(Scene change data)
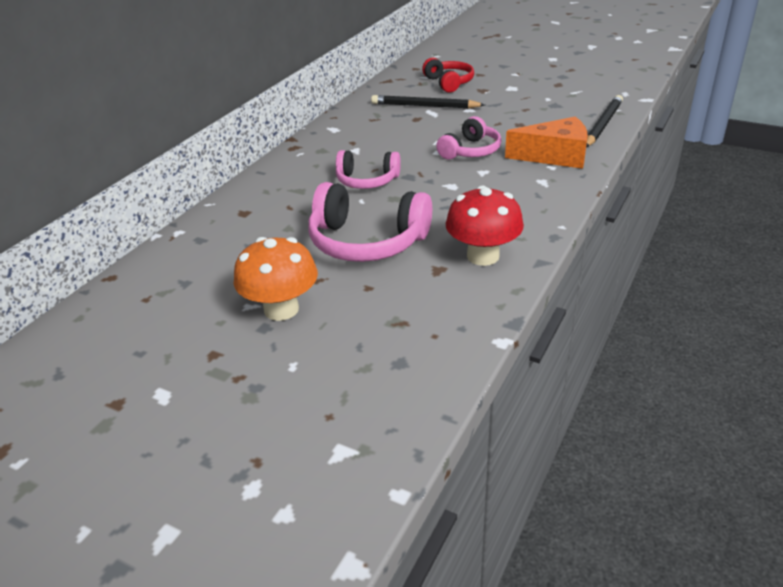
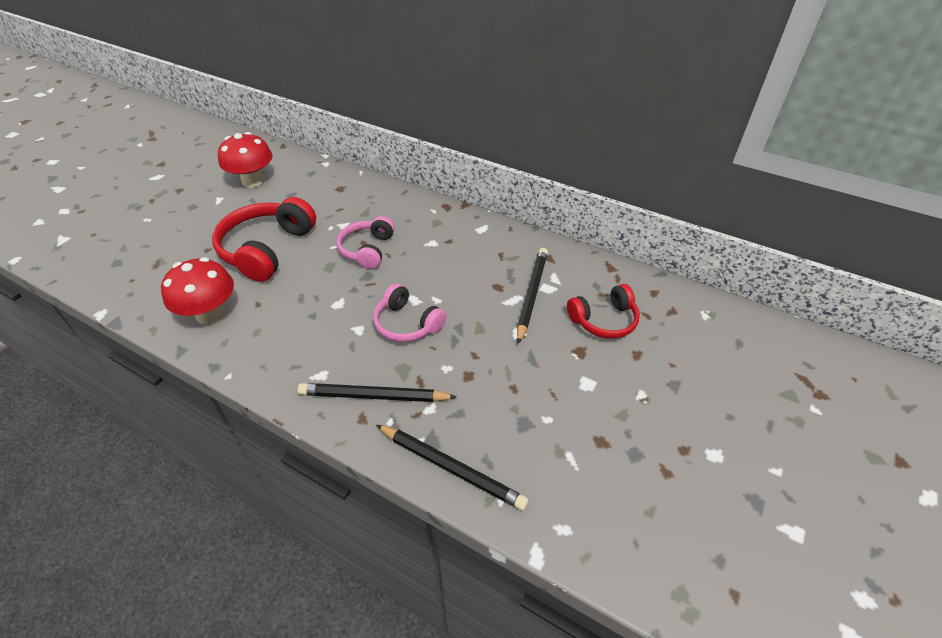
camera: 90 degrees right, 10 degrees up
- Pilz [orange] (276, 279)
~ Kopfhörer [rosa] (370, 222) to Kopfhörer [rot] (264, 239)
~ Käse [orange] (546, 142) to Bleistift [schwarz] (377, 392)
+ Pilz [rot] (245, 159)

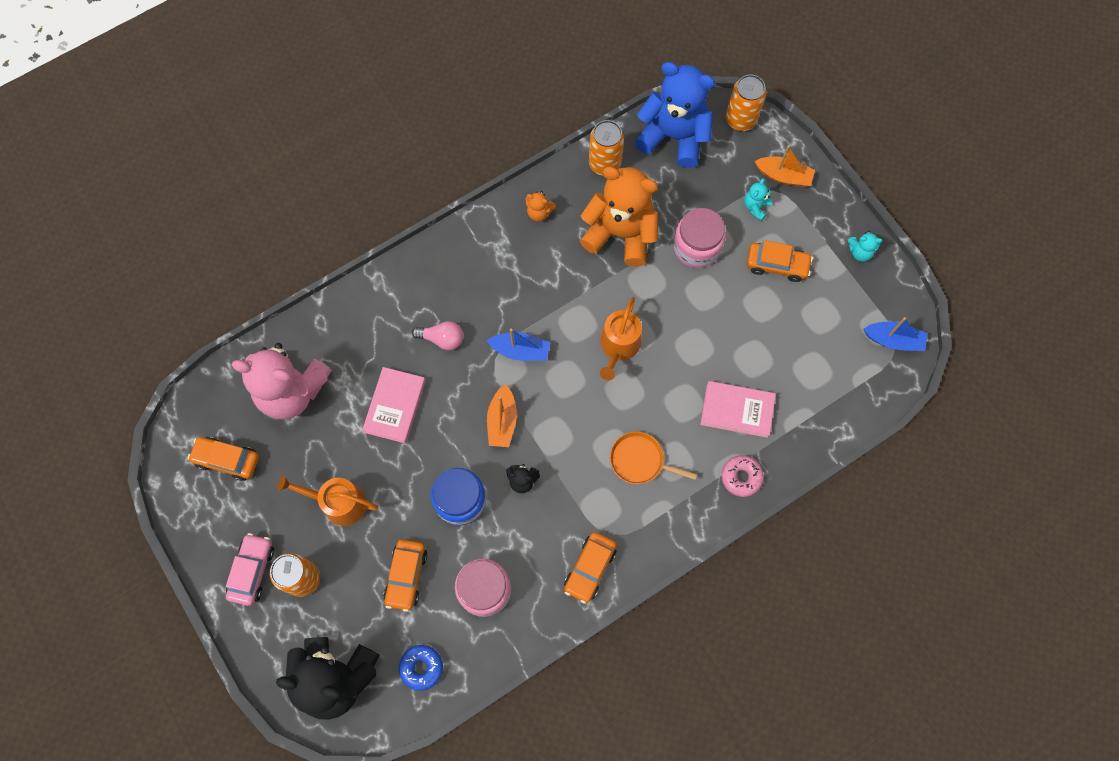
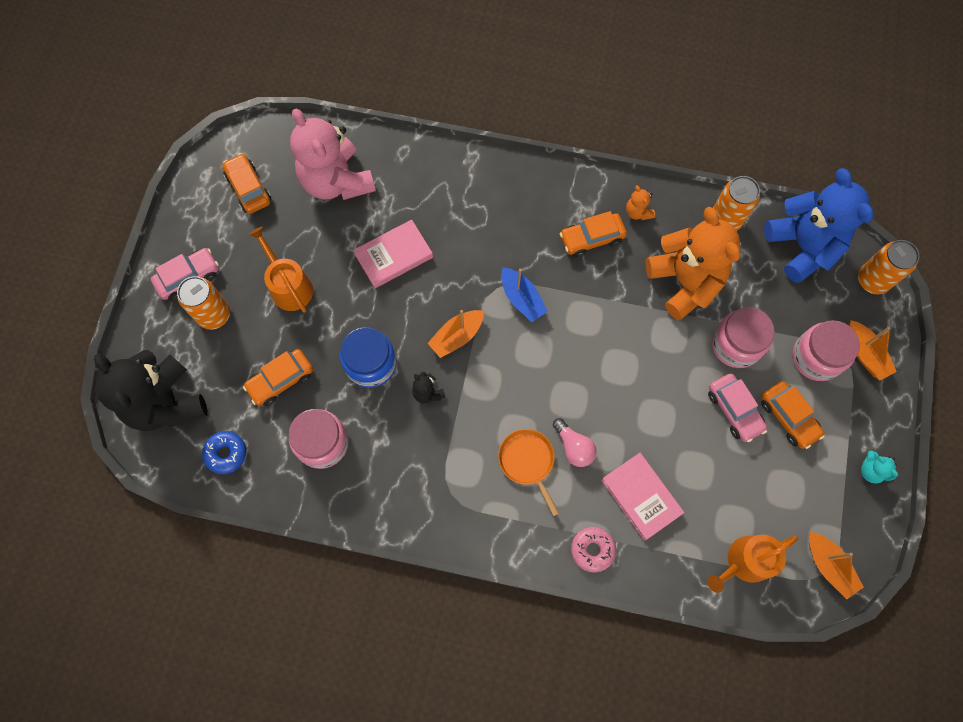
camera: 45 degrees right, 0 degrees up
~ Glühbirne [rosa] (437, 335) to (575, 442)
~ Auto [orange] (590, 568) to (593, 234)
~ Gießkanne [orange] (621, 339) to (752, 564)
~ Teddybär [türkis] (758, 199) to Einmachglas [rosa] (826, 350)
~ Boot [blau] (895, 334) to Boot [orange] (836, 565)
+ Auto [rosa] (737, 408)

--

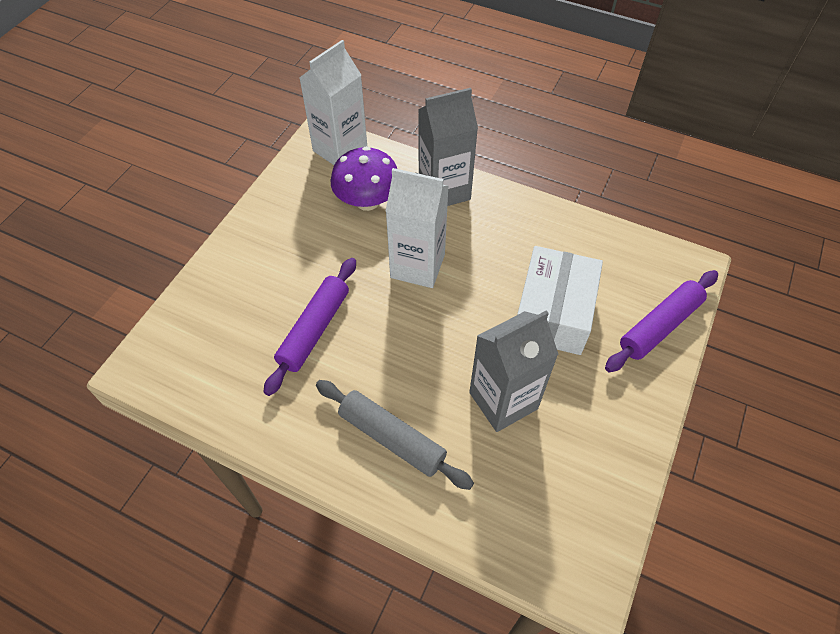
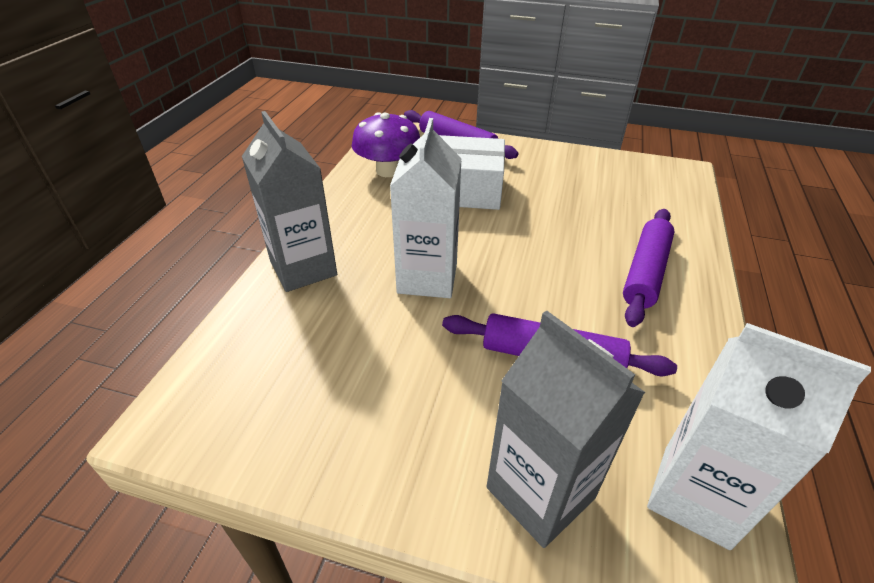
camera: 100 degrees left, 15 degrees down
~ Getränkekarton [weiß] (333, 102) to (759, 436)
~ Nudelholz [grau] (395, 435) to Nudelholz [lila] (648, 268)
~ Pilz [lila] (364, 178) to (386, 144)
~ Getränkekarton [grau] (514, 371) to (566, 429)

Task description
The lines above starting at the one that contains "camera: 90 degrees right, 10 degrees up" and ending at the one that contains "[schwarz] (377, 392)" must be transcribed exactly, and no other lines may appear.

Expected answer
camera: 90 degrees right, 10 degrees up
- Pilz [orange] (276, 279)
~ Kopfhörer [rosa] (370, 222) to Kopfhörer [rot] (264, 239)
~ Käse [orange] (546, 142) to Bleistift [schwarz] (377, 392)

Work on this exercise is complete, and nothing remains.